> [Stored data]:
▼

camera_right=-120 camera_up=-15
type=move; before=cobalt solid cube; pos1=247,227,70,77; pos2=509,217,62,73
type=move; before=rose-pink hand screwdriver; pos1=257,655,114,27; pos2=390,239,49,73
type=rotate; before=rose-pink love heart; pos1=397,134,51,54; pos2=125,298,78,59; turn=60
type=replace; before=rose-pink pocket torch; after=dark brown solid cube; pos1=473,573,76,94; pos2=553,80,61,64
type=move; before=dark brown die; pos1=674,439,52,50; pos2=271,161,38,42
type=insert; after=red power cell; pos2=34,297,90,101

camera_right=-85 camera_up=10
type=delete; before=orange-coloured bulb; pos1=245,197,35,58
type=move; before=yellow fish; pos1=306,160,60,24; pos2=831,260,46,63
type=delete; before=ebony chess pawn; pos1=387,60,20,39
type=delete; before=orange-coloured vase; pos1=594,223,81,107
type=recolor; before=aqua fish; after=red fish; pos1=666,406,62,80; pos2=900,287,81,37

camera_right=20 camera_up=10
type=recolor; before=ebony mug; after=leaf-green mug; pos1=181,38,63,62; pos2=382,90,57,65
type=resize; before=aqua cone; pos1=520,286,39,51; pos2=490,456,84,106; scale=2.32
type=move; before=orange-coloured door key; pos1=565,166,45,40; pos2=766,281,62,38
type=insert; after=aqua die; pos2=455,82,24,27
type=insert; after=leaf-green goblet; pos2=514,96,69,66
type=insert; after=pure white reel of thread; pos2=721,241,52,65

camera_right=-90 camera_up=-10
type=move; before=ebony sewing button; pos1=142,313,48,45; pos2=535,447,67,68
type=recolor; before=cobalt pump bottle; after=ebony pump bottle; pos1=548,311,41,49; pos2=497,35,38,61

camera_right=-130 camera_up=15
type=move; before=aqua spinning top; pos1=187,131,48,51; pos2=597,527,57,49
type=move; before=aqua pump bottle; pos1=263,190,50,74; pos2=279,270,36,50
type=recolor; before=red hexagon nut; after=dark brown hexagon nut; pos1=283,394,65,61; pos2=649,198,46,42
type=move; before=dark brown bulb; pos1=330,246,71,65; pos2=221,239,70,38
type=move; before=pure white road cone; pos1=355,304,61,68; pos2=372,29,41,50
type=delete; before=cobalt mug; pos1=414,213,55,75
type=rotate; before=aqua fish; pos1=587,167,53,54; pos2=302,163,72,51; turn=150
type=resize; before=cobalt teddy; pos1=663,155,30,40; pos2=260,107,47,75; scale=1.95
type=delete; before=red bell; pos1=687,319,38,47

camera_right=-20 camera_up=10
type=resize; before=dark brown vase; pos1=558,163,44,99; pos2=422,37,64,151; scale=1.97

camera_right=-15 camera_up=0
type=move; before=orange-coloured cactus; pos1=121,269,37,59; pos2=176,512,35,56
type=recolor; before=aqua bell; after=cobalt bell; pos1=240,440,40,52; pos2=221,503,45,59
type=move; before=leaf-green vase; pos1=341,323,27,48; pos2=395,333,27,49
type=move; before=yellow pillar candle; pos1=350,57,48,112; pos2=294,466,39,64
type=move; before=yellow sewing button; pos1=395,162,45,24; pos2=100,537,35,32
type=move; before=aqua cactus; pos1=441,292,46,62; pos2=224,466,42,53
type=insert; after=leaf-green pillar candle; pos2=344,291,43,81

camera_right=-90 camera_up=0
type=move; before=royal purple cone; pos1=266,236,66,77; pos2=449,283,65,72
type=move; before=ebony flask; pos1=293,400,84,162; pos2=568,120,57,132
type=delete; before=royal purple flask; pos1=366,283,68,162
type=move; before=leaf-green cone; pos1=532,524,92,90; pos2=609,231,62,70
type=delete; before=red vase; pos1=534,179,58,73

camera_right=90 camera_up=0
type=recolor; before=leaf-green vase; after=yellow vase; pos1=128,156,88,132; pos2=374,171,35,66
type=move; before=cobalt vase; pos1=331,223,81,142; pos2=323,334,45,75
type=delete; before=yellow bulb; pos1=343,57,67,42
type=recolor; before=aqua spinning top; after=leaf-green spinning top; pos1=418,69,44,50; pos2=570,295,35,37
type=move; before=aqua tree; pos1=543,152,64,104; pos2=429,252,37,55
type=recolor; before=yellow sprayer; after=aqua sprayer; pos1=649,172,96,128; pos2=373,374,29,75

▲

> [Problem]:
As the answer, set down only the lines from the data above between the one holding "type=move; before=cobalt solid" and the one holding "type=move; before=dark brown die;", inclusive, exactly as they read.

> [Solution for this exercise]:
type=move; before=cobalt solid cube; pos1=247,227,70,77; pos2=509,217,62,73
type=move; before=rose-pink hand screwdriver; pos1=257,655,114,27; pos2=390,239,49,73
type=rotate; before=rose-pink love heart; pos1=397,134,51,54; pos2=125,298,78,59; turn=60
type=replace; before=rose-pink pocket torch; after=dark brown solid cube; pos1=473,573,76,94; pos2=553,80,61,64
type=move; before=dark brown die; pos1=674,439,52,50; pos2=271,161,38,42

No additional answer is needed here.